**Exercise objective:** Your answer must be the records below repeated word for word, with no pictures in it.
────
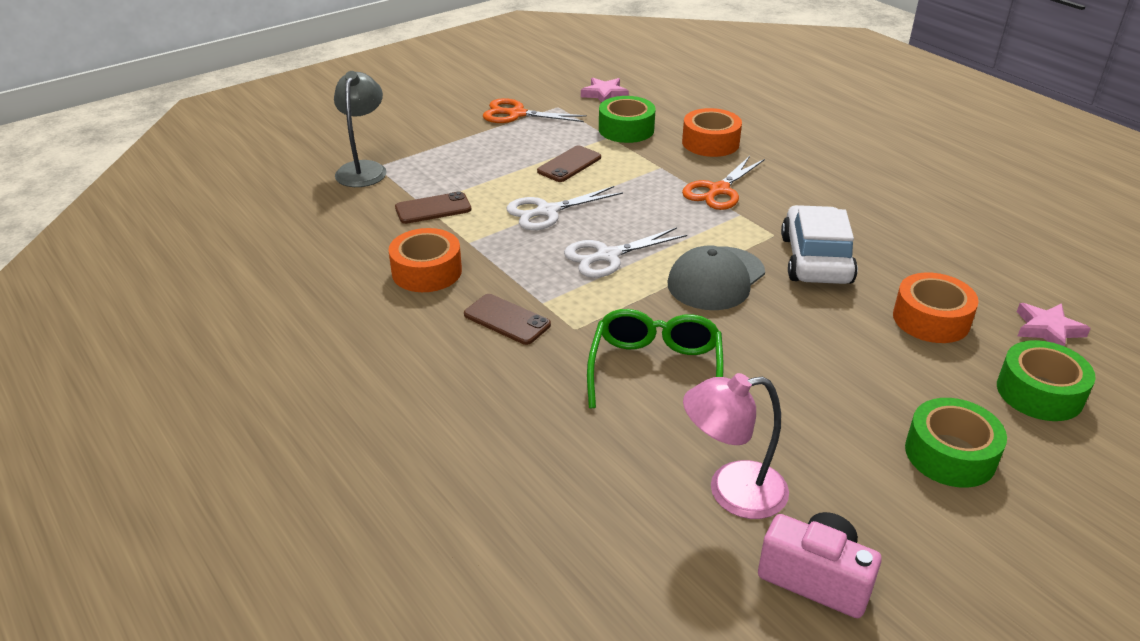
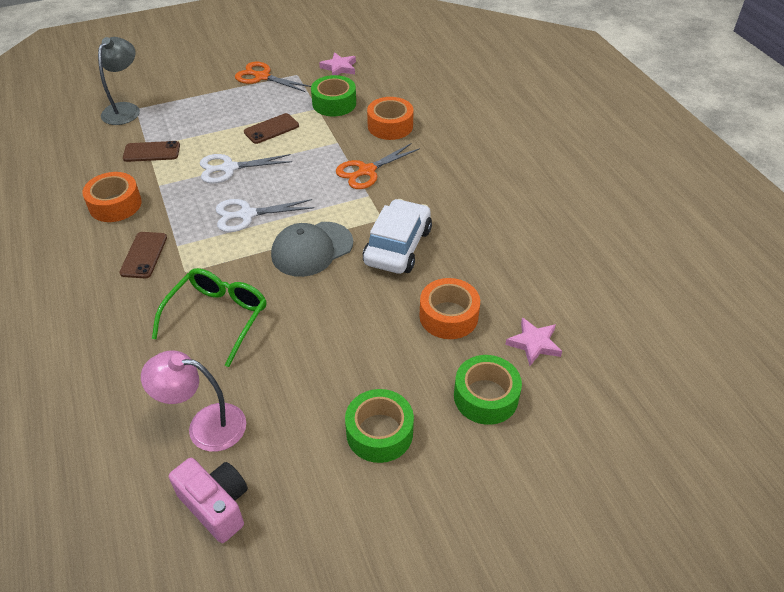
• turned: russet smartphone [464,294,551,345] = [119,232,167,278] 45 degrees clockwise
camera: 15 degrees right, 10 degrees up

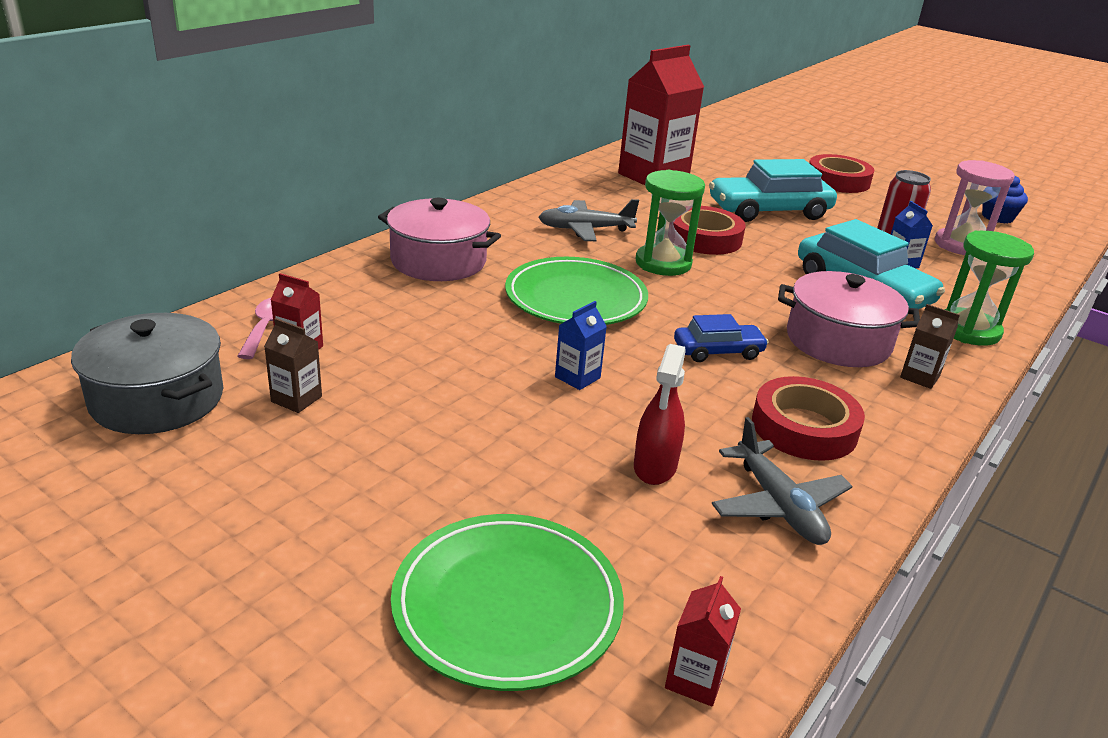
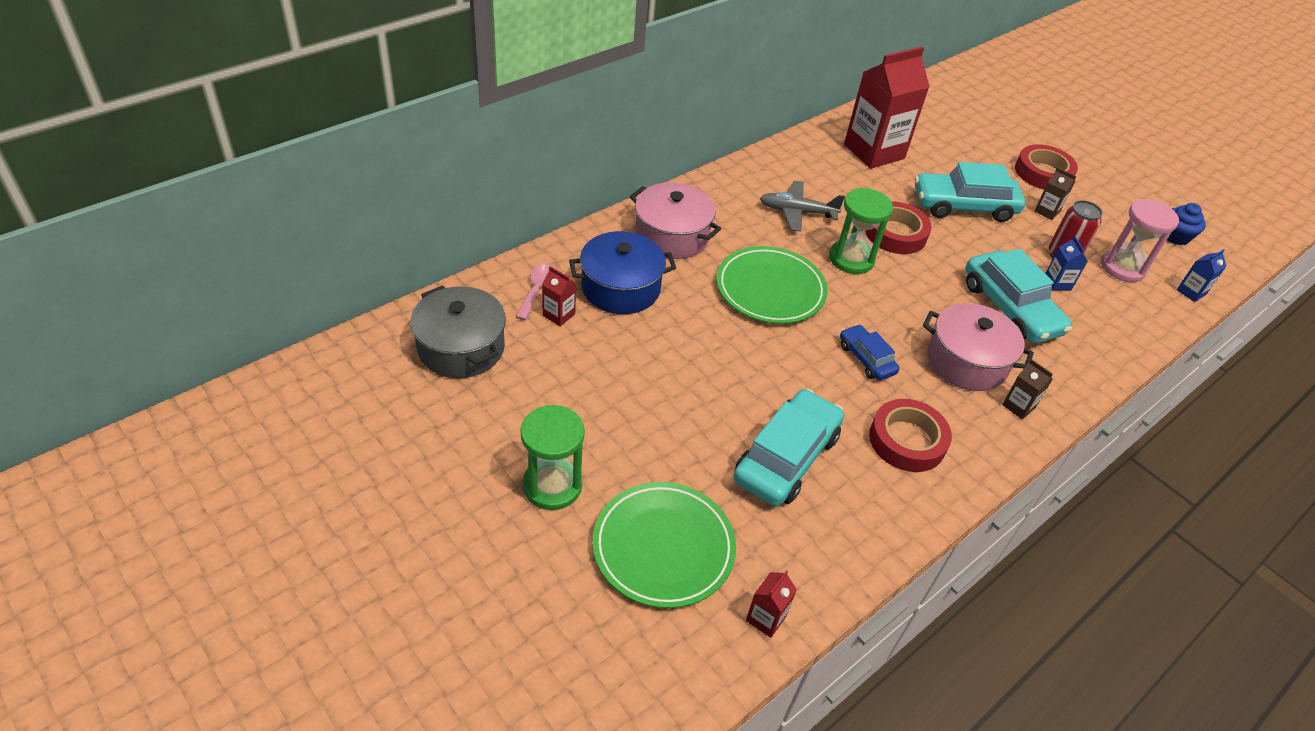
• moved: green sandglass [944,231,1034,346] to [520,405,585,510]
• added: royal blue pot [569,231,676,314]
• replaced: crimson spray bottle [634,344,685,485] to aqua car [734,389,844,506]
• turned: royal blue car [674,314,769,362] = [840,324,900,381] 120 degrees counterclockwise
• moved: russet carton [264,318,322,413] to [1034,167,1076,220]
• moved: royal blue carton [555,301,607,390] to [1177,249,1227,302]
• removed: grey aeroplane [712,417,852,545]
camera: 10 degrees right, 15 degrees up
────
**Output of the exercise:**
• turned: russet smartphone [464,294,551,345] = [119,232,167,278] 45 degrees clockwise
camera: 15 degrees right, 10 degrees up

• moved: green sandglass [944,231,1034,346] to [520,405,585,510]
• added: royal blue pot [569,231,676,314]
• replaced: crimson spray bottle [634,344,685,485] to aqua car [734,389,844,506]
• turned: royal blue car [674,314,769,362] = [840,324,900,381] 120 degrees counterclockwise
• moved: russet carton [264,318,322,413] to [1034,167,1076,220]
• moved: royal blue carton [555,301,607,390] to [1177,249,1227,302]
• removed: grey aeroplane [712,417,852,545]
camera: 10 degrees right, 15 degrees up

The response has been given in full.